▸ **AIM OF THE EXERCISE**
Lines from the one containing "desk: (508, 246)" through the last line of the data below are to be returned exactly; leave out the rest.

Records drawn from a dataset

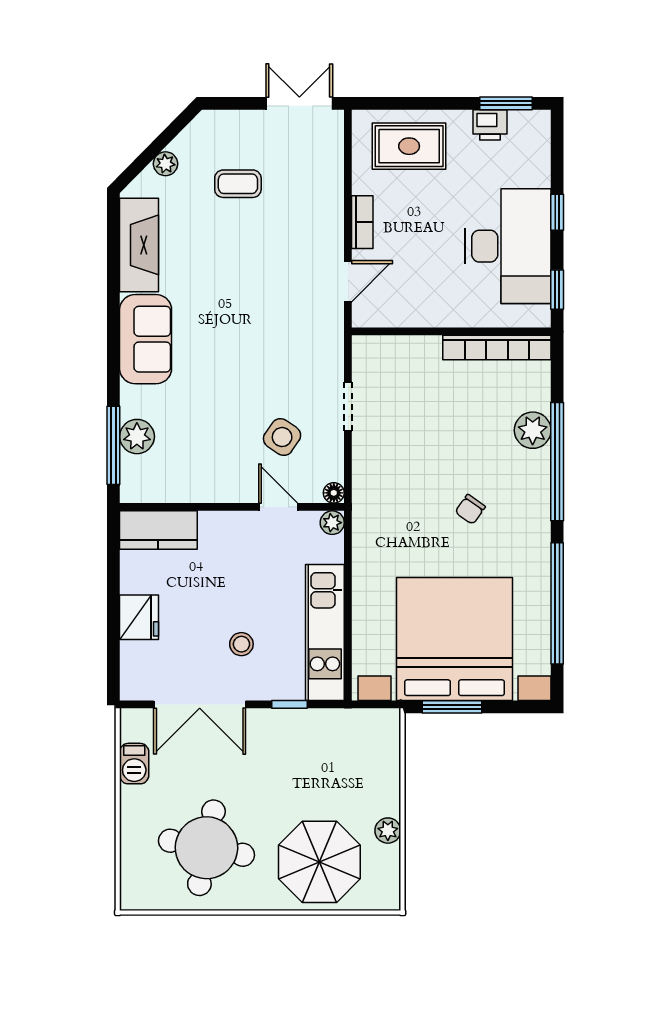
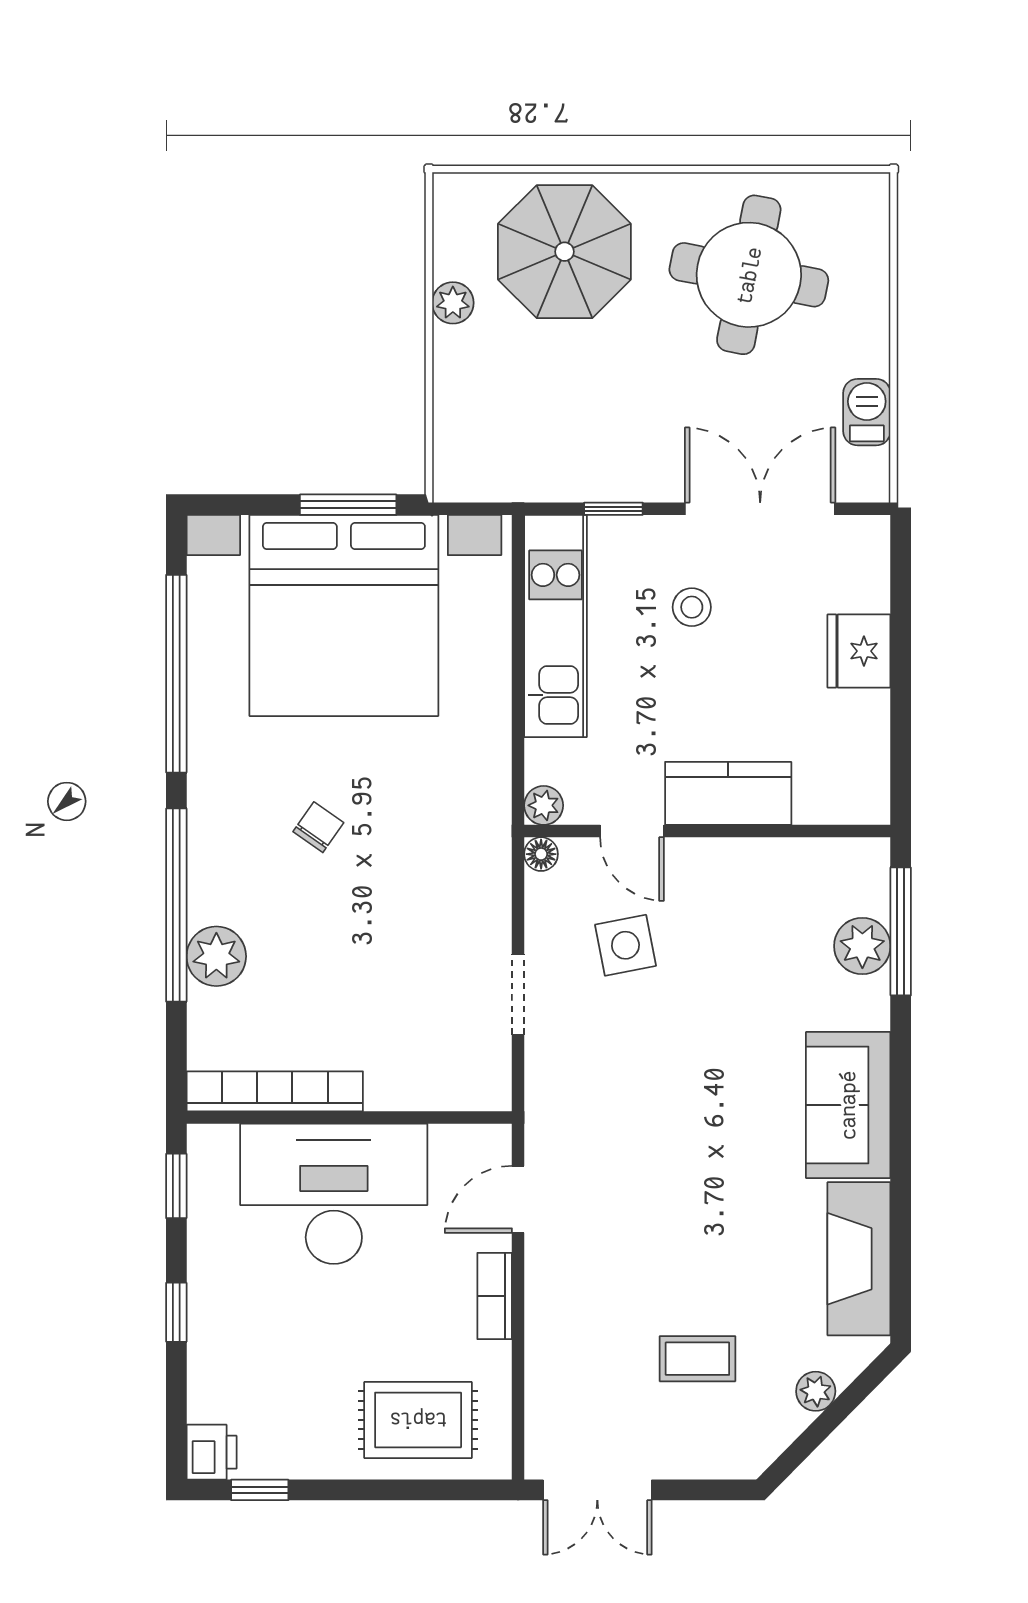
window: (506, 103) -> (260, 1490), width x0.67
printer: (490, 125) -> (212, 1452), moved, turned 90
desk: (508, 246) -> (334, 1194), moved, turned 90
side table: (282, 437) -> (625, 945), turned 45
kitchen counter: (158, 530) -> (728, 793), moved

▸ **RESPONSE BOX**
desk: (508, 246) -> (334, 1194), moved, turned 90
side table: (282, 437) -> (625, 945), turned 45
kitchen counter: (158, 530) -> (728, 793), moved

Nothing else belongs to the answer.